Segment Open

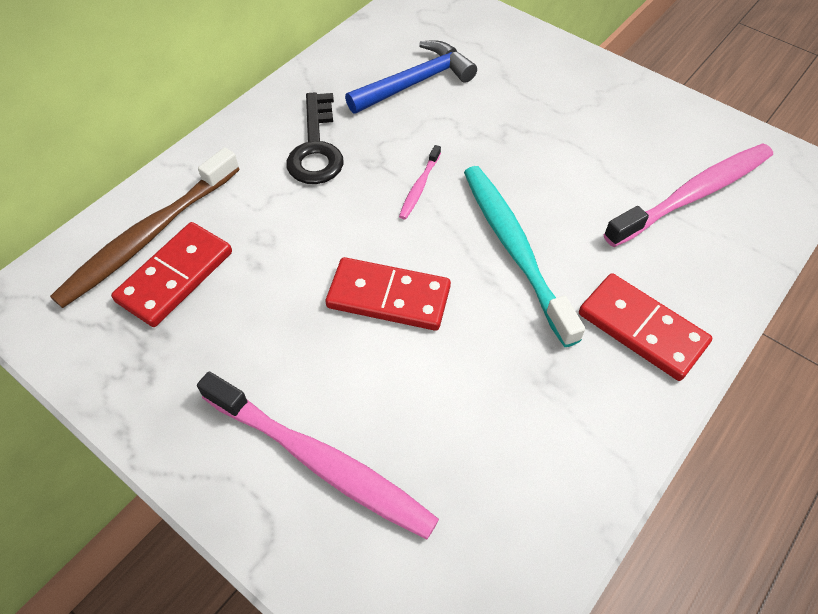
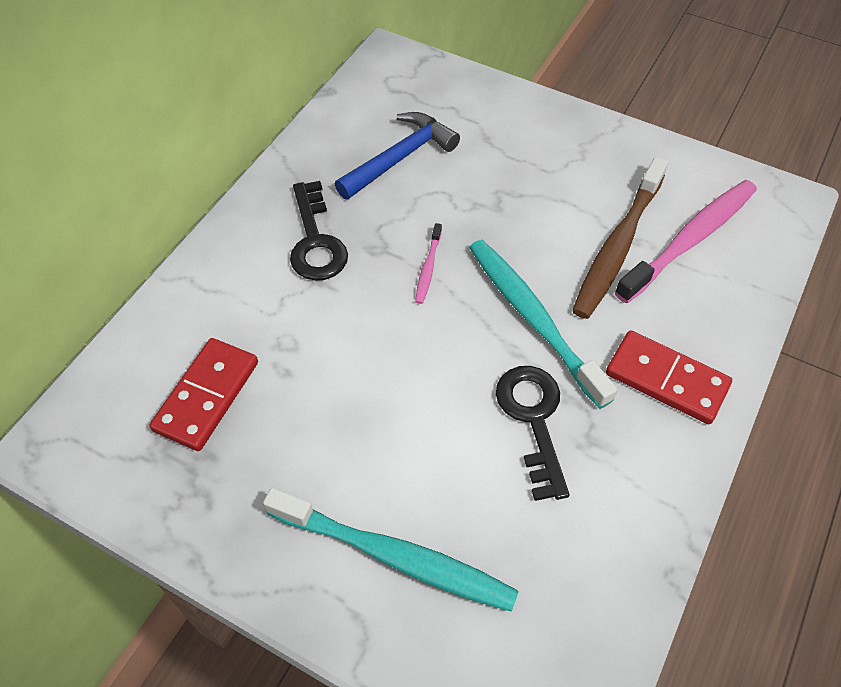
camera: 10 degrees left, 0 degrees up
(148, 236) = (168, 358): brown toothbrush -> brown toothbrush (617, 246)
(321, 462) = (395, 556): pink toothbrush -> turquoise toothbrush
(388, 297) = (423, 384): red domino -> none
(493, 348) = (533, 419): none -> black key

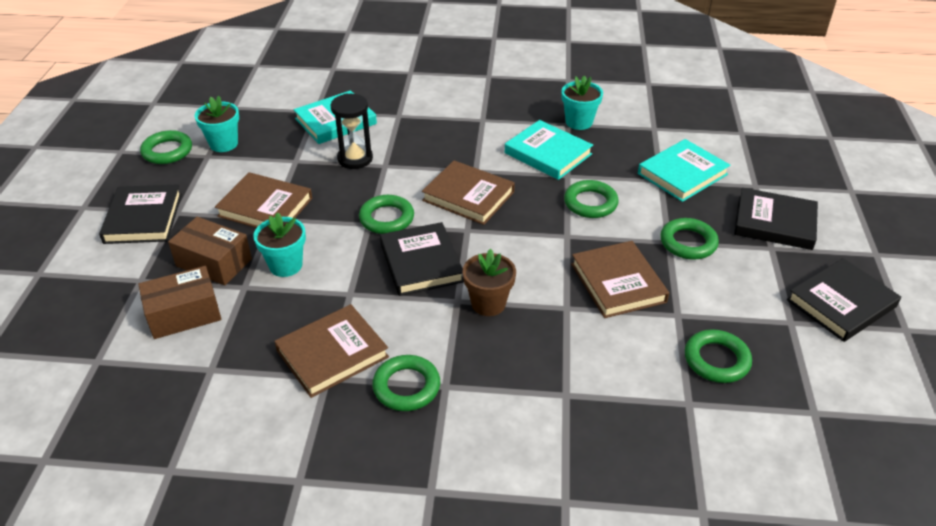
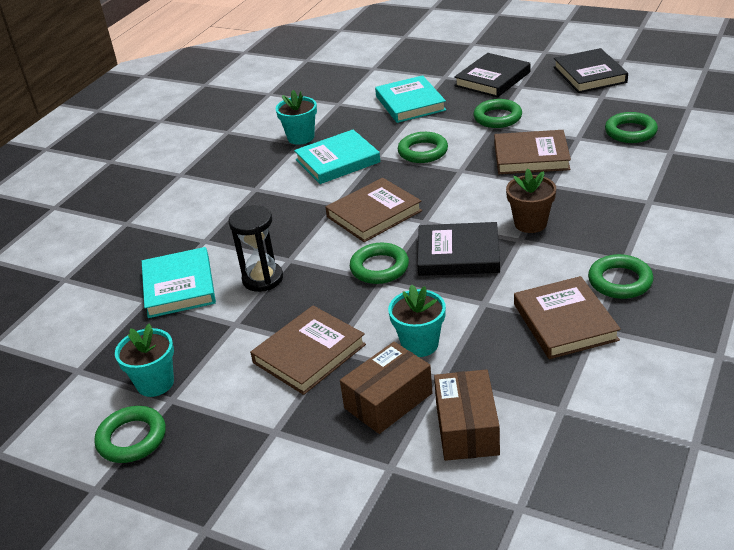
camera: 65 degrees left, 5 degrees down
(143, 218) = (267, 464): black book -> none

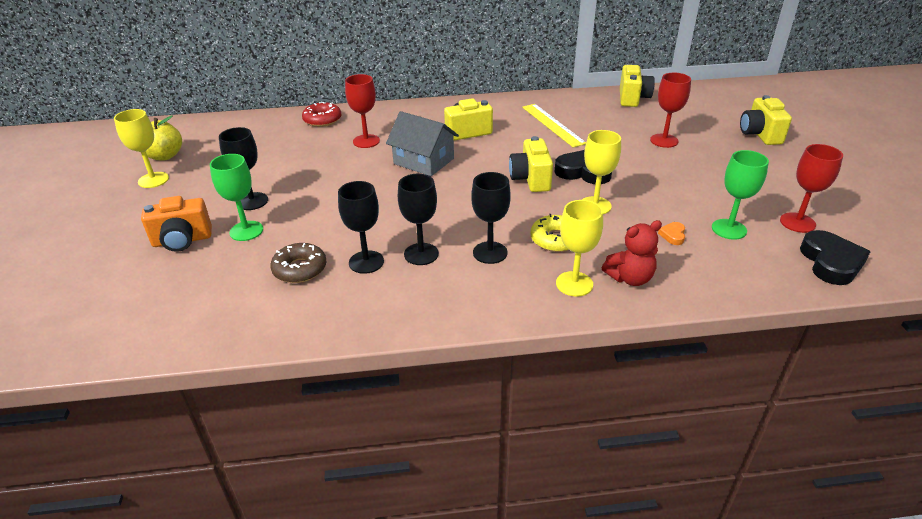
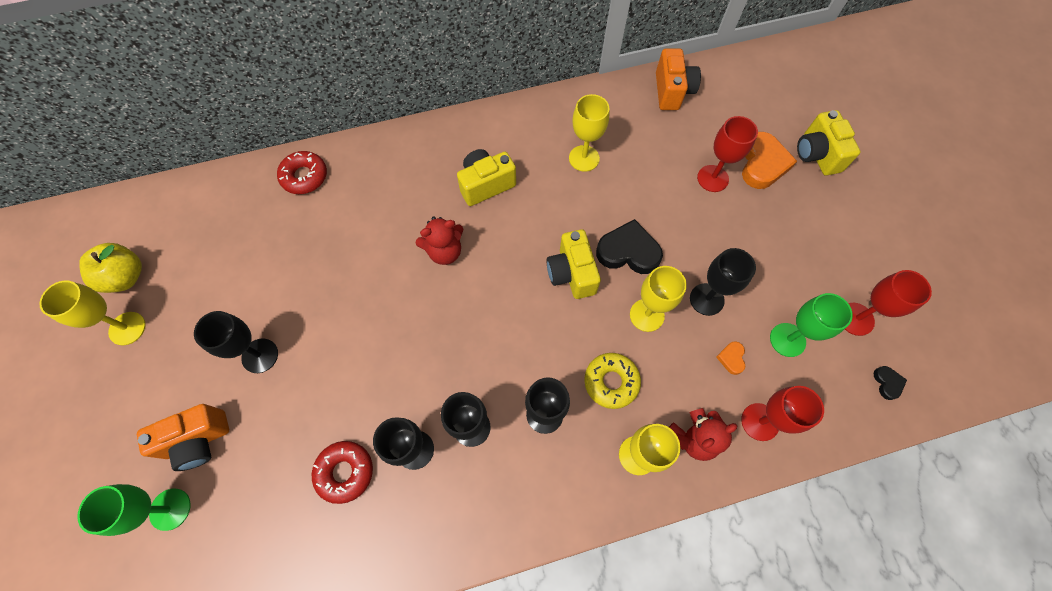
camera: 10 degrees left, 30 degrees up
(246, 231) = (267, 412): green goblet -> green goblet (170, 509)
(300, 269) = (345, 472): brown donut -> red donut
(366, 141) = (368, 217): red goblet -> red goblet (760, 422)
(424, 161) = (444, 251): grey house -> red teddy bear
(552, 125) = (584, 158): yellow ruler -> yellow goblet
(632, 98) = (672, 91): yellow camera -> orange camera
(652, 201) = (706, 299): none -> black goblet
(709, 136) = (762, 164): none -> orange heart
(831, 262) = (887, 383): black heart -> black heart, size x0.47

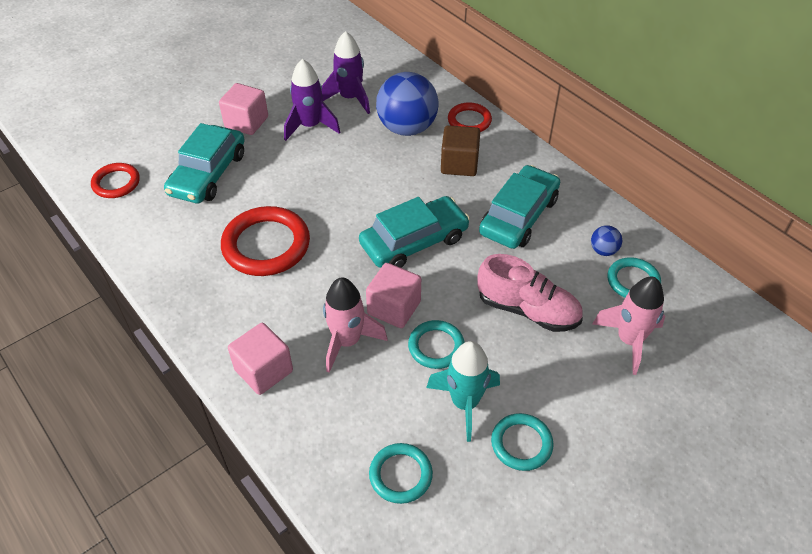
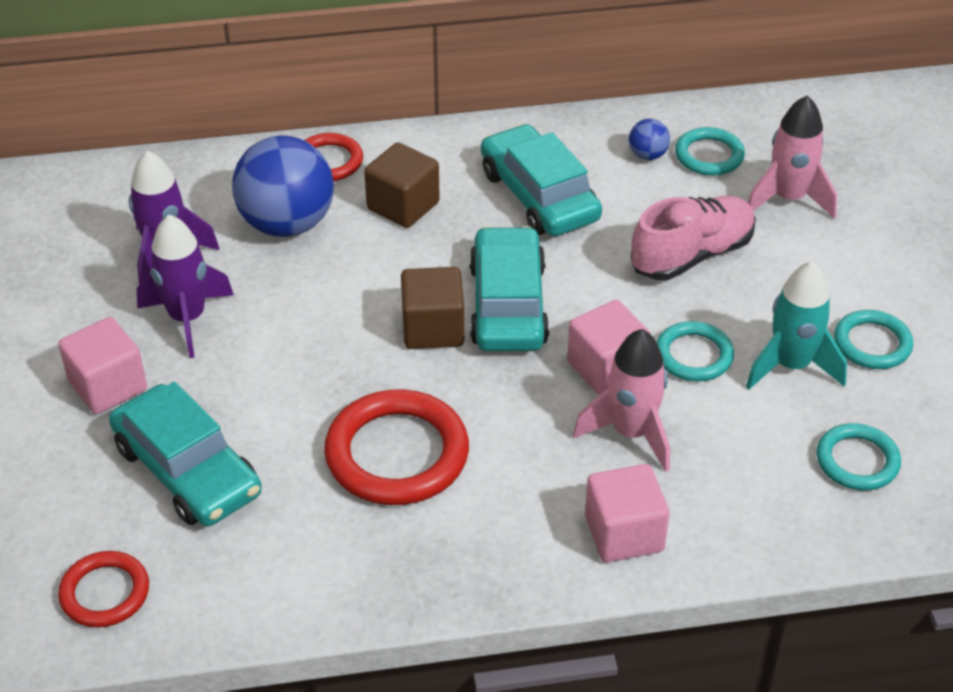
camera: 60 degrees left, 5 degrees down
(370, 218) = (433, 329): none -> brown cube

Segment Closed

EXERCISE INSTRUCTIONS:
Repeat the listing in full and exactly. Do not include any images.

RESPONSE AREA:
camera: 10 degrees left, 0 degrees up
(148, 236) = (168, 358): brown toothbrush -> brown toothbrush (617, 246)
(321, 462) = (395, 556): pink toothbrush -> turquoise toothbrush
(388, 297) = (423, 384): red domino -> none
(493, 348) = (533, 419): none -> black key

camera: 65 degrees left, 5 degrees down
(143, 218) = (267, 464): black book -> none

camera: 10 degrees left, 30 degrees up
(246, 231) = (267, 412): green goblet -> green goblet (170, 509)
(300, 269) = (345, 472): brown donut -> red donut
(366, 141) = (368, 217): red goblet -> red goblet (760, 422)
(424, 161) = (444, 251): grey house -> red teddy bear
(552, 125) = (584, 158): yellow ruler -> yellow goblet
(632, 98) = (672, 91): yellow camera -> orange camera
(652, 201) = (706, 299): none -> black goblet
(709, 136) = (762, 164): none -> orange heart
(831, 262) = (887, 383): black heart -> black heart, size x0.47

camera: 60 degrees left, 5 degrees down
(370, 218) = (433, 329): none -> brown cube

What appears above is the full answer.